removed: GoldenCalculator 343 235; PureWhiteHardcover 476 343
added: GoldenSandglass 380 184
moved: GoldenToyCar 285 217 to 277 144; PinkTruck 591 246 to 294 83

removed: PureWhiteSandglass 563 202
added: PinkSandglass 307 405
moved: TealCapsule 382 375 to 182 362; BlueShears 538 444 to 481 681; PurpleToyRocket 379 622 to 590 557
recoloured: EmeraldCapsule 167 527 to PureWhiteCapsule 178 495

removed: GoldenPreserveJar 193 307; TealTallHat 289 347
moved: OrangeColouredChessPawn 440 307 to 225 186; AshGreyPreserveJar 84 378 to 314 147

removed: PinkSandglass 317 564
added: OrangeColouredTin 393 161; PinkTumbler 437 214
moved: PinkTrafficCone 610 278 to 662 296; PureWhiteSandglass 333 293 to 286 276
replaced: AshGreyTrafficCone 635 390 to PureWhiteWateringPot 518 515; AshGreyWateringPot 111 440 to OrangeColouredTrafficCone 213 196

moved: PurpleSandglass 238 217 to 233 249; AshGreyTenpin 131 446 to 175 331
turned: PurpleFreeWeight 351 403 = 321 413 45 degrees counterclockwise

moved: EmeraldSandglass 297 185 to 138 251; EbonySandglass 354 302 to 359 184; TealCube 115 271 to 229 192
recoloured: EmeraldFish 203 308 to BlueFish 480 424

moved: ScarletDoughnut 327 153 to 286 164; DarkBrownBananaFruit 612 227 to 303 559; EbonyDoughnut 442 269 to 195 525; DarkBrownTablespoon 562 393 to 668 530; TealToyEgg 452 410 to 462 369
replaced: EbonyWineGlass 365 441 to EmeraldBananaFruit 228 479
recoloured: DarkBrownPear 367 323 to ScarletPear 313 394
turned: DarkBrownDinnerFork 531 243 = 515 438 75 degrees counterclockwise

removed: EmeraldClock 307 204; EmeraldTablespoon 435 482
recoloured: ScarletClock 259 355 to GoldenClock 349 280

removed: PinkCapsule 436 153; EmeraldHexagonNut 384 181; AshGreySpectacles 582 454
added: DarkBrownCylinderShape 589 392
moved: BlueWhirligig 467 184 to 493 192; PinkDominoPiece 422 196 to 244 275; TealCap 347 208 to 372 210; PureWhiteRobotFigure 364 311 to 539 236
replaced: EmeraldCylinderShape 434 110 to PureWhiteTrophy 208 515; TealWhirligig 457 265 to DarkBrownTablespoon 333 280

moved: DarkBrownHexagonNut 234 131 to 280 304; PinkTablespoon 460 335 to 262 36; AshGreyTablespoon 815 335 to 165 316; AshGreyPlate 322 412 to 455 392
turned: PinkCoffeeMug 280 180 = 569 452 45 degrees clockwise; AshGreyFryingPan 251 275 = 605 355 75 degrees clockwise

Task to complete>
Please copy the material above without changing a single word.

Solution>
removed: GoldenCalculator 343 235; PureWhiteHardcover 476 343
added: GoldenSandglass 380 184
moved: GoldenToyCar 285 217 to 277 144; PinkTruck 591 246 to 294 83

removed: PureWhiteSandglass 563 202
added: PinkSandglass 307 405
moved: TealCapsule 382 375 to 182 362; BlueShears 538 444 to 481 681; PurpleToyRocket 379 622 to 590 557
recoloured: EmeraldCapsule 167 527 to PureWhiteCapsule 178 495

removed: GoldenPreserveJar 193 307; TealTallHat 289 347
moved: OrangeColouredChessPawn 440 307 to 225 186; AshGreyPreserveJar 84 378 to 314 147

removed: PinkSandglass 317 564
added: OrangeColouredTin 393 161; PinkTumbler 437 214
moved: PinkTrafficCone 610 278 to 662 296; PureWhiteSandglass 333 293 to 286 276
replaced: AshGreyTrafficCone 635 390 to PureWhiteWateringPot 518 515; AshGreyWateringPot 111 440 to OrangeColouredTrafficCone 213 196

moved: PurpleSandglass 238 217 to 233 249; AshGreyTenpin 131 446 to 175 331
turned: PurpleFreeWeight 351 403 = 321 413 45 degrees counterclockwise

moved: EmeraldSandglass 297 185 to 138 251; EbonySandglass 354 302 to 359 184; TealCube 115 271 to 229 192
recoloured: EmeraldFish 203 308 to BlueFish 480 424

moved: ScarletDoughnut 327 153 to 286 164; DarkBrownBananaFruit 612 227 to 303 559; EbonyDoughnut 442 269 to 195 525; DarkBrownTablespoon 562 393 to 668 530; TealToyEgg 452 410 to 462 369
replaced: EbonyWineGlass 365 441 to EmeraldBananaFruit 228 479
recoloured: DarkBrownPear 367 323 to ScarletPear 313 394
turned: DarkBrownDinnerFork 531 243 = 515 438 75 degrees counterclockwise

removed: EmeraldClock 307 204; EmeraldTablespoon 435 482
recoloured: ScarletClock 259 355 to GoldenClock 349 280

removed: PinkCapsule 436 153; EmeraldHexagonNut 384 181; AshGreySpectacles 582 454
added: DarkBrownCylinderShape 589 392
moved: BlueWhirligig 467 184 to 493 192; PinkDominoPiece 422 196 to 244 275; TealCap 347 208 to 372 210; PureWhiteRobotFigure 364 311 to 539 236
replaced: EmeraldCylinderShape 434 110 to PureWhiteTrophy 208 515; TealWhirligig 457 265 to DarkBrownTablespoon 333 280

moved: DarkBrownHexagonNut 234 131 to 280 304; PinkTablespoon 460 335 to 262 36; AshGreyTablespoon 815 335 to 165 316; AshGreyPlate 322 412 to 455 392
turned: PinkCoffeeMug 280 180 = 569 452 45 degrees clockwise; AshGreyFryingPan 251 275 = 605 355 75 degrees clockwise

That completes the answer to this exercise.